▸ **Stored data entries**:
● ● ●

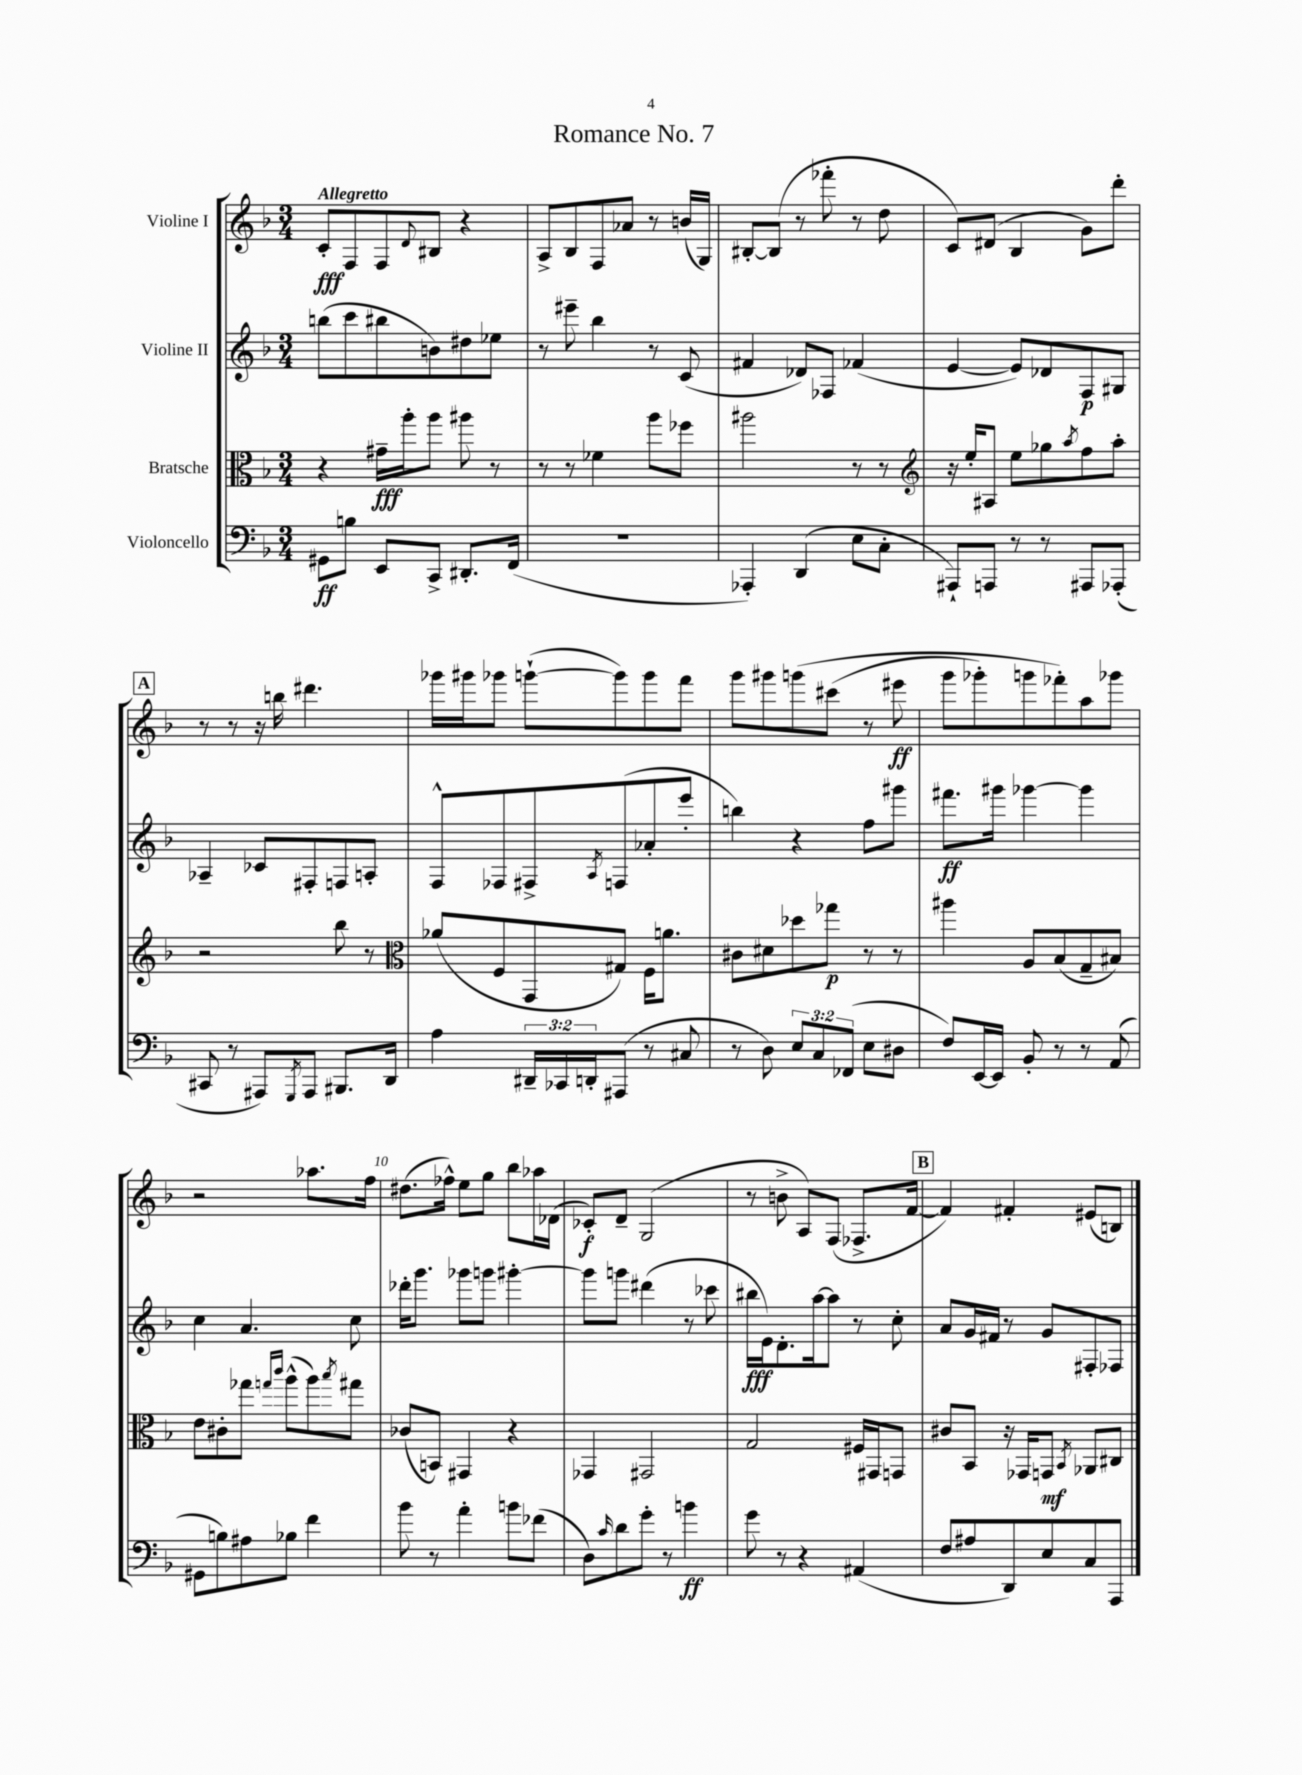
\header { title = "Romance No. 7" }
<<
\new StaffGroup <<
\new Staff = "s0" \with { instrumentName = "Violine I" } {
    \clef treble \key f \major \numericTimeSignature \time 3/4 \tempo "Allegretto"
    c'8-.\fff f8 f8 \appoggiatura { d'8 } bis8 r4 |
    a8-> bes8 f8 aes'8 r8 b'16( g16) |
    bis8~-. bis8( r8 fes'''8-. r8 d''8 |
    c'8) dis'8( bes4 g'8) d'''8-. |
    \mark \markup { \box "A" } r8 r8 r16 b''16 dis'''4. |
    ges'''16 gis'''16 ges'''8 g'''8~-!( g'''8) g'''8 f'''8 |
    g'''8 gis'''8 g'''8\( cis'''8( r8 eis'''8\ff |
    g'''8 ges'''8-.) g'''8 fes'''8-.\) a''8 ges'''8 |
    r2 aes''8. f''16 |
    dis''8.( fes''16-^) e''8 g''8 bes''8 aes''16 des'16( |
    ces'8-.\f) d'8-- g2( |
    r8 b'8-> a8) f8( fes8.-> f'16~ |
    \mark \markup { \box "B" } f'4) fis'4-. eis'8( b8) \bar "|." |
}
\new Staff = "s1" \with { instrumentName = "Violine II" } {
    \clef treble \key f \major \numericTimeSignature \time 3/4
    b''8( c'''8 bis''8 b'8) dis''8 ees''8 |
    r8 eis'''8-- bes''4 r8 c'8( |
    fis'4 des'8) fes8 fes'4( |
    e'4~ e'8) des'8 f8\p gis8 |
    \mark \markup { \box "A" } aes4-- ces'8 fis8-. f8 a8-. |
    f8-^ fes8 fis8-> \acciaccatura { a8 } f8( aes'8-. e'''8-. |
    b''4) r4 f''8 gis'''8 |
    fis'''8.\ff gis'''16 ges'''4~ ges'''4 |
    c''4 a'4. c''8 |
    des'''16-. g'''8. ges'''8 g'''8 gis'''4~-. |
    gis'''8 g'''8 dis'''4( r8 ces'''8 |
    bis''16\fff e'16) d'8.-. a''16~ a''8 r8 c''8-. |
    \mark \markup { \box "B" } a'8 g'16 fis'16 r8 g'8 fis8-. fes8 \bar "|." |
}
\new Staff = "s2" \with { instrumentName = "Bratsche" } {
    \clef alto \key f \major \numericTimeSignature \time 3/4
    r4 gis'16--\fff a''16-. a''8 ais''8 r8 |
    r8 r8 fes'4 a''8 fes''8 |
    ais''2 r8 r8 |
    \clef treble r16 e''16-. ais8 e''8 ges''8 \acciaccatura { a''8 } f''8 a''8-. |
    \mark \markup { \box "A" } r2 bes''8 r8 |
    \clef alto aes'8( f8 g,8 gis8) f16 a'8. |
    cis'8 dis'8 des''8 ges''8\p r8 r8 |
    ais''4 a8 bes8( g8-- bis8) |
    e'8 cis'8-. ges''8 \grace { g''16 c'''16 } a''8-^( a''8) \acciaccatura { bes''8 } gis''8 |
    ces'8( b,8) gis,4 r4 |
    ges,4 gis,2 |
    g2 fis16 gis,16 g,8 |
    \mark \markup { \box "B" } cis'8 bes,8 r16 ges,16 g,8\mf \acciaccatura { bes,8 } aes,8 cis8 \bar "|." |
}
\new Staff = "s3" \with { instrumentName = "Violoncello" } {
    \clef bass \key f \major \numericTimeSignature \time 3/4 \override Staff.TupletNumber.text = #tuplet-number::calc-fraction-text
    gis,8\ff b8 e,8 c,8-> dis,8.-. f,16( |
    R2. |
    aes,,4-.) d,4( e8 c8-. |
    ais,,8-!) a,,8 r8 r8 ais,,8 aes,,8-.( |
    \mark \markup { \box "A" } cis,8 r8 ais,,8) \acciaccatura { g,,8 } ais,,8 bis,,8. d,16 |
    a4 \tuplet 3/2 { dis,16-- ces,16 d,16-. } ais,,8( r8 cis8 |
    r8 d8) \tuplet 3/2 { e8 c8 fes,8( } e8 dis8 |
    f8) e,16~ e,16 bes,8-. r8 r8 a,8( |
    gis,8 b8) ais8 bes8 f'4 |
    bes'8 r8 a'4-. b'8 fes'8( |
    d8) \grace { c'16 } d'8 g'8-. r8 b'4\ff |
    g'8 r8 r4 ais,4( |
    \mark \markup { \box "B" } f8 ais8 d,8) e8 c8 a,,8 \bar "|." |
}
>>
>>
\layout { \context { \Score \override BarNumber.break-visibility = ##(#f #t #t) barNumberVisibility = #(every-nth-bar-number-visible 5) } }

● ● ●

▸ **Request**: Count the lines above that contain the string "alto" and reply with only that number.

▸ **Result of this task**: 2